▶ [PROBLEM REQUIREMENTS]
Output the opening lines of the records exactly. End with the line that contains "TR3: NPN (B".

___ DATASET EXTRACT ___

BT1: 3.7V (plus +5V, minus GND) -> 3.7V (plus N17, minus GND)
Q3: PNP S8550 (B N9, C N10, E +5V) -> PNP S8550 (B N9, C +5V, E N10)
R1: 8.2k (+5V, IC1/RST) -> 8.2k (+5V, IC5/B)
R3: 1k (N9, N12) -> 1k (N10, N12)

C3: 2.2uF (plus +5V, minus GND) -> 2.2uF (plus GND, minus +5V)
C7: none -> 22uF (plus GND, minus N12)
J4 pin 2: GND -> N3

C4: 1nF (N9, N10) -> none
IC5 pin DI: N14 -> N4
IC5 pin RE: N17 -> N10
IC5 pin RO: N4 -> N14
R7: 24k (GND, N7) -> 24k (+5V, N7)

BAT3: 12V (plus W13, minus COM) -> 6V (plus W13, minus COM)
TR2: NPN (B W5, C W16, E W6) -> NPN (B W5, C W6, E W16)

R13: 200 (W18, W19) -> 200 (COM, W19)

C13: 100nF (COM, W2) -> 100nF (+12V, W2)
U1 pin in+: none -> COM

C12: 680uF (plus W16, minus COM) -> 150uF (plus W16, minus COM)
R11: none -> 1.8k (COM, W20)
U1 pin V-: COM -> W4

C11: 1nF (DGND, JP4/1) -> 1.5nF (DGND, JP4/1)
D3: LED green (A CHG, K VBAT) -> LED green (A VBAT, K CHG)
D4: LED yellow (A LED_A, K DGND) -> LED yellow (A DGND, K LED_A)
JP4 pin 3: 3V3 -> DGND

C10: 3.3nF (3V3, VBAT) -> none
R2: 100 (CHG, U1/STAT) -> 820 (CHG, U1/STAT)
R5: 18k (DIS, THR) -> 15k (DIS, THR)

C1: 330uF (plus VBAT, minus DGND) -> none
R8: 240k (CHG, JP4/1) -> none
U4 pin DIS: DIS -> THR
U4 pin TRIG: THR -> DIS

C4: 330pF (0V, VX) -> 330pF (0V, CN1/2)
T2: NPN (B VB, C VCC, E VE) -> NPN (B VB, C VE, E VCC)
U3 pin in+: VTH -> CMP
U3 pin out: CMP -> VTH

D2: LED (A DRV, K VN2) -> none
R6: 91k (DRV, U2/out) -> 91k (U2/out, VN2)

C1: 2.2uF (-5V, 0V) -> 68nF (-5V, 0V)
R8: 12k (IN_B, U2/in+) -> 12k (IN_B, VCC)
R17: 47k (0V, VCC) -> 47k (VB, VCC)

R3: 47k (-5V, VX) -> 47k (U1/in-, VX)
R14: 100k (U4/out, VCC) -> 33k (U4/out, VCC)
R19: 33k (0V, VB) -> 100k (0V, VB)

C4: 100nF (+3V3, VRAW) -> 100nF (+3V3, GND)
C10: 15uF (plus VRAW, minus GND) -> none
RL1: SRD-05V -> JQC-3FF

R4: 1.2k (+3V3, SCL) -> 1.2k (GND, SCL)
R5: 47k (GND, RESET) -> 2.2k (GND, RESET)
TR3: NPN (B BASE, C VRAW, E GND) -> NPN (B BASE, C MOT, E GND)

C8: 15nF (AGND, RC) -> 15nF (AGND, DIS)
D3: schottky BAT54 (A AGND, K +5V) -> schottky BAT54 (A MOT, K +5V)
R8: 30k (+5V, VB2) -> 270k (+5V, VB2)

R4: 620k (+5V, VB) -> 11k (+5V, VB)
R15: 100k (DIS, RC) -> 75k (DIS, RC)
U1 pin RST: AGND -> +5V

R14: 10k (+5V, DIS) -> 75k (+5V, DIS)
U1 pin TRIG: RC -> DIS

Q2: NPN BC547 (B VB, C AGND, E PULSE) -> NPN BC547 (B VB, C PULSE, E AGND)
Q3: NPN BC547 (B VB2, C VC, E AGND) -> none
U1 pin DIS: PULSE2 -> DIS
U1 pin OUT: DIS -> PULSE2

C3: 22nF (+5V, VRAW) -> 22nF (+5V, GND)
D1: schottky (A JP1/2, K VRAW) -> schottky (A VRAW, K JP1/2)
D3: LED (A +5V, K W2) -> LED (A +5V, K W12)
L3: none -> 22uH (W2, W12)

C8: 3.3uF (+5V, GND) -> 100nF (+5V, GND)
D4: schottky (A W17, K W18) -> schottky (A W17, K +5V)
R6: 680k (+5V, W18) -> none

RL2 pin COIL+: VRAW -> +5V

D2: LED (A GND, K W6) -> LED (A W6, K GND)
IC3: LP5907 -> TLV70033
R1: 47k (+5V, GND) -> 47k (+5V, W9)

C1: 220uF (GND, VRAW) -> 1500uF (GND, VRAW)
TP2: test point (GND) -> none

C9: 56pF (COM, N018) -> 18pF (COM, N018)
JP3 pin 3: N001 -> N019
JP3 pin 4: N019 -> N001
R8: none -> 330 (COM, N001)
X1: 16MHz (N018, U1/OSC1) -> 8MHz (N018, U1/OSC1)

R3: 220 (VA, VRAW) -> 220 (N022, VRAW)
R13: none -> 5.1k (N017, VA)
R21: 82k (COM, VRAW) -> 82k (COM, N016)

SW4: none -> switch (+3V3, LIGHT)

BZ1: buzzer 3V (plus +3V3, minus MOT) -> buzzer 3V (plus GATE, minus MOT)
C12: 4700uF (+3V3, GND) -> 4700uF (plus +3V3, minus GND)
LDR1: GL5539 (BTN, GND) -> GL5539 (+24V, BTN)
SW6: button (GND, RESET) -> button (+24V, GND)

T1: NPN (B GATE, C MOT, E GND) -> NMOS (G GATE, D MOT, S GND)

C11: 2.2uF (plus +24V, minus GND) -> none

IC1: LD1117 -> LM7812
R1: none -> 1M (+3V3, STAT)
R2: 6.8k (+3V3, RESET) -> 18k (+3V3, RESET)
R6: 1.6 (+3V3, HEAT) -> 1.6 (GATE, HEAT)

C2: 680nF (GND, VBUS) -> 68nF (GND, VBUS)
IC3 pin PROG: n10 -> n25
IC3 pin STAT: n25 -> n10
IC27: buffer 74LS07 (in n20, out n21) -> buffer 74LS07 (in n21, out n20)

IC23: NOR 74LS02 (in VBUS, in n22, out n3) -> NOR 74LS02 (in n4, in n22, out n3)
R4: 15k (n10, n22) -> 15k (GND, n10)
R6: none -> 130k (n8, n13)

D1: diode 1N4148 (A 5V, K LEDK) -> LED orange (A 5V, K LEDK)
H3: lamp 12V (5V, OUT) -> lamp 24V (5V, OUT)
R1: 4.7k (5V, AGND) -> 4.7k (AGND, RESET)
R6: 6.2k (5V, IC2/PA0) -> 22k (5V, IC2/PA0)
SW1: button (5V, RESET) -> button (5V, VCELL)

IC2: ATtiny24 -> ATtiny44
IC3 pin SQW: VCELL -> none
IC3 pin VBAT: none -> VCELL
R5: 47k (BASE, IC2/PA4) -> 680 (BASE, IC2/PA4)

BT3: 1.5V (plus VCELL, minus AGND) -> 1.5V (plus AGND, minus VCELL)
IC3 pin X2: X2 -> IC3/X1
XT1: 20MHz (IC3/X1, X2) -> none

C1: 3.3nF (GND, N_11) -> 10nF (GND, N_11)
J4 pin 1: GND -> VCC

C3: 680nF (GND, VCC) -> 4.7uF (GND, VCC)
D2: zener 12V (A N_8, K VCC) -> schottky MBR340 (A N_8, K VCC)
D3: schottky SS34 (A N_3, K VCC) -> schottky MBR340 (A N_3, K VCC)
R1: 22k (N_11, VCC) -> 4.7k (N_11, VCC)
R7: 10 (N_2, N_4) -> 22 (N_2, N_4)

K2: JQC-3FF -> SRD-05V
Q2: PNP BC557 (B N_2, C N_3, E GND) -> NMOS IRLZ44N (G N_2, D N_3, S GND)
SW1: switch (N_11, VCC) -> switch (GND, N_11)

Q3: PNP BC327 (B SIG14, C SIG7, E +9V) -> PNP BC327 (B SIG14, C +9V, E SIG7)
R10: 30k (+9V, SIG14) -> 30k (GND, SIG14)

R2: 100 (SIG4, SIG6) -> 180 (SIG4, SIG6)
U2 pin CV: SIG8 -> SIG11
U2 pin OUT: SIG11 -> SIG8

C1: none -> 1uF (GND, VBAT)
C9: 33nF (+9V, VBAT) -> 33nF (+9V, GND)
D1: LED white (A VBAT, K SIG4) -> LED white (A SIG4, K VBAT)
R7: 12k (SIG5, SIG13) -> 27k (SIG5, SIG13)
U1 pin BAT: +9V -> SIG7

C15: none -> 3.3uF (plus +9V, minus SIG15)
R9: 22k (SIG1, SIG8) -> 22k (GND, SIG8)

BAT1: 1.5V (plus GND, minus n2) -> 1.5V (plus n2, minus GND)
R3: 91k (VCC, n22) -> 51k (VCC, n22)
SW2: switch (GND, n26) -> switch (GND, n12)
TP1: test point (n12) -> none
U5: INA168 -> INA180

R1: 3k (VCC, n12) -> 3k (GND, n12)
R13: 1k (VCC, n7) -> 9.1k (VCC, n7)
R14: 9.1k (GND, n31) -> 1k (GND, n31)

___

▶ [RESPONSE AREA]
BT1: 3.7V (plus +5V, minus GND) -> 3.7V (plus N17, minus GND)
Q3: PNP S8550 (B N9, C N10, E +5V) -> PNP S8550 (B N9, C +5V, E N10)
R1: 8.2k (+5V, IC1/RST) -> 8.2k (+5V, IC5/B)
R3: 1k (N9, N12) -> 1k (N10, N12)

C3: 2.2uF (plus +5V, minus GND) -> 2.2uF (plus GND, minus +5V)
C7: none -> 22uF (plus GND, minus N12)
J4 pin 2: GND -> N3

C4: 1nF (N9, N10) -> none
IC5 pin DI: N14 -> N4
IC5 pin RE: N17 -> N10
IC5 pin RO: N4 -> N14
R7: 24k (GND, N7) -> 24k (+5V, N7)

BAT3: 12V (plus W13, minus COM) -> 6V (plus W13, minus COM)
TR2: NPN (B W5, C W16, E W6) -> NPN (B W5, C W6, E W16)

R13: 200 (W18, W19) -> 200 (COM, W19)

C13: 100nF (COM, W2) -> 100nF (+12V, W2)
U1 pin in+: none -> COM

C12: 680uF (plus W16, minus COM) -> 150uF (plus W16, minus COM)
R11: none -> 1.8k (COM, W20)
U1 pin V-: COM -> W4

C11: 1nF (DGND, JP4/1) -> 1.5nF (DGND, JP4/1)
D3: LED green (A CHG, K VBAT) -> LED green (A VBAT, K CHG)
D4: LED yellow (A LED_A, K DGND) -> LED yellow (A DGND, K LED_A)
JP4 pin 3: 3V3 -> DGND

C10: 3.3nF (3V3, VBAT) -> none
R2: 100 (CHG, U1/STAT) -> 820 (CHG, U1/STAT)
R5: 18k (DIS, THR) -> 15k (DIS, THR)

C1: 330uF (plus VBAT, minus DGND) -> none
R8: 240k (CHG, JP4/1) -> none
U4 pin DIS: DIS -> THR
U4 pin TRIG: THR -> DIS

C4: 330pF (0V, VX) -> 330pF (0V, CN1/2)
T2: NPN (B VB, C VCC, E VE) -> NPN (B VB, C VE, E VCC)
U3 pin in+: VTH -> CMP
U3 pin out: CMP -> VTH

D2: LED (A DRV, K VN2) -> none
R6: 91k (DRV, U2/out) -> 91k (U2/out, VN2)

C1: 2.2uF (-5V, 0V) -> 68nF (-5V, 0V)
R8: 12k (IN_B, U2/in+) -> 12k (IN_B, VCC)
R17: 47k (0V, VCC) -> 47k (VB, VCC)

R3: 47k (-5V, VX) -> 47k (U1/in-, VX)
R14: 100k (U4/out, VCC) -> 33k (U4/out, VCC)
R19: 33k (0V, VB) -> 100k (0V, VB)

C4: 100nF (+3V3, VRAW) -> 100nF (+3V3, GND)
C10: 15uF (plus VRAW, minus GND) -> none
RL1: SRD-05V -> JQC-3FF

R4: 1.2k (+3V3, SCL) -> 1.2k (GND, SCL)
R5: 47k (GND, RESET) -> 2.2k (GND, RESET)
TR3: NPN (B BASE, C VRAW, E GND) -> NPN (B BASE, C MOT, E GND)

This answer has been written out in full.